__DESCRIPTION OF THE TASK__. Update the rows below by changing "counterclockwise" to "anticlockwise" wherever it occurs, leaving everything else unchanged. Omit the pictures from your answer.

++++ RECORD EXCERPTS ++++

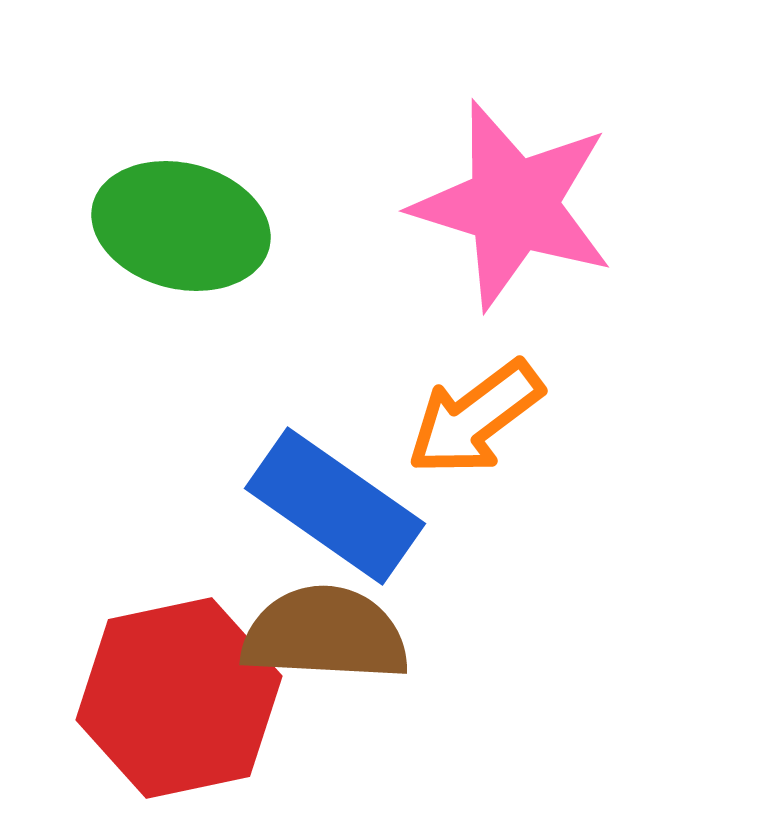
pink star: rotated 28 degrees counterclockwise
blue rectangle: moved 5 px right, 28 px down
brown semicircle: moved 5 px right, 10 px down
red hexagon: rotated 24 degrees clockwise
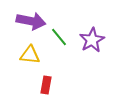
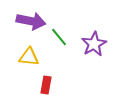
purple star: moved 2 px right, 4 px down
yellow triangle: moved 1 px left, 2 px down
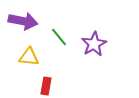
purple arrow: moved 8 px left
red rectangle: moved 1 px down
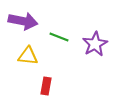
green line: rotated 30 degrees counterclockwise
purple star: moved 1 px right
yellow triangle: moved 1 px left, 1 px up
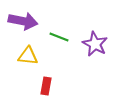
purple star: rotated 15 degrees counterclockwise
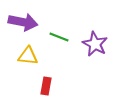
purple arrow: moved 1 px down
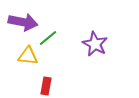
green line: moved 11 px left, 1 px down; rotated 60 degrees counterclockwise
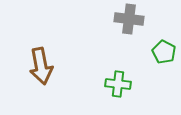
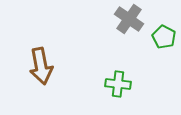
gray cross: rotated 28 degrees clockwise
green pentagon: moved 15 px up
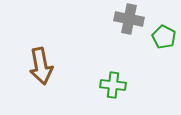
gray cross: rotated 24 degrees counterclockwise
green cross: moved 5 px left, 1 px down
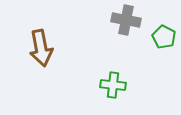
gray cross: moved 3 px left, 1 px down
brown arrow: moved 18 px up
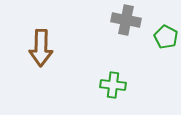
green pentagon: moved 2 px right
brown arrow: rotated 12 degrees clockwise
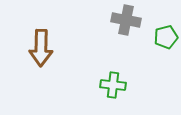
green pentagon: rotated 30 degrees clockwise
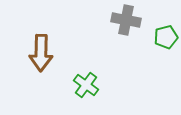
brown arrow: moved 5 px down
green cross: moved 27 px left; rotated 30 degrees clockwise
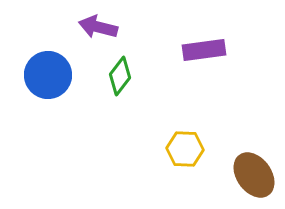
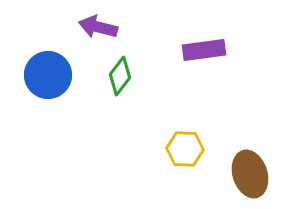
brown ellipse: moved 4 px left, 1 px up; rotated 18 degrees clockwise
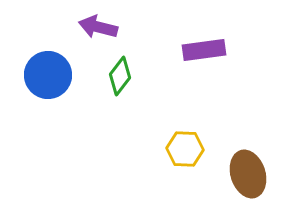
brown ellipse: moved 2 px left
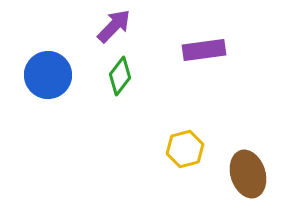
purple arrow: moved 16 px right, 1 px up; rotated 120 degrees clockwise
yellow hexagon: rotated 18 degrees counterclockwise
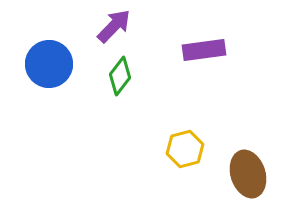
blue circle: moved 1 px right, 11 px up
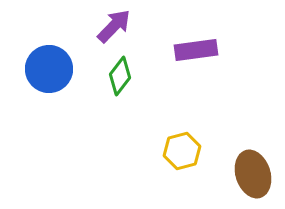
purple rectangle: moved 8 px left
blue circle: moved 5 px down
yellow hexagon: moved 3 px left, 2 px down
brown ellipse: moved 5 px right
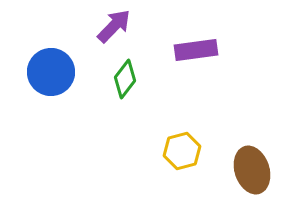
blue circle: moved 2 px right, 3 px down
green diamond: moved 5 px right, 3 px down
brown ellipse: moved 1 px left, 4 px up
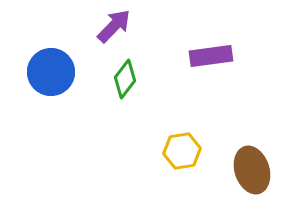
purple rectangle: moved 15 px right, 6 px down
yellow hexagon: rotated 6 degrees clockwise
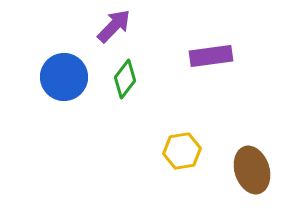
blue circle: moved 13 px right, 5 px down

++++

__COMPLETED TASK__.
pink star: rotated 28 degrees anticlockwise
blue rectangle: moved 5 px right, 28 px down
brown semicircle: moved 5 px right, 10 px down
red hexagon: rotated 24 degrees clockwise
purple star: moved 2 px right, 4 px down
yellow triangle: moved 1 px left, 2 px down
purple arrow: moved 8 px left
red rectangle: moved 1 px down
green line: rotated 30 degrees anticlockwise
purple star: moved 1 px right
yellow triangle: moved 1 px left, 1 px up
purple star: rotated 15 degrees anticlockwise
purple arrow: moved 1 px down
green line: moved 11 px left, 1 px down; rotated 60 degrees anticlockwise
gray cross: rotated 28 degrees clockwise
green pentagon: moved 15 px up
gray cross: rotated 24 degrees anticlockwise
green cross: moved 5 px left, 1 px down
gray cross: moved 3 px left, 1 px down
brown arrow: moved 18 px up
green pentagon: moved 2 px right
brown arrow: rotated 12 degrees clockwise
green pentagon: rotated 30 degrees clockwise
brown arrow: moved 5 px down
green cross: moved 27 px left; rotated 30 degrees clockwise
brown ellipse: moved 4 px left, 1 px up; rotated 18 degrees clockwise
brown ellipse: moved 2 px left
purple arrow: moved 16 px right, 1 px up; rotated 120 degrees clockwise
yellow hexagon: rotated 18 degrees anticlockwise
blue circle: moved 1 px right, 11 px up
purple rectangle: moved 8 px left
blue circle: moved 5 px down
yellow hexagon: moved 3 px left, 2 px down
brown ellipse: moved 5 px right
blue circle: moved 2 px right, 3 px down
green diamond: moved 5 px right, 3 px down
brown ellipse: moved 1 px left, 4 px up
purple rectangle: moved 15 px right, 6 px down
yellow hexagon: rotated 6 degrees clockwise
blue circle: moved 13 px right, 5 px down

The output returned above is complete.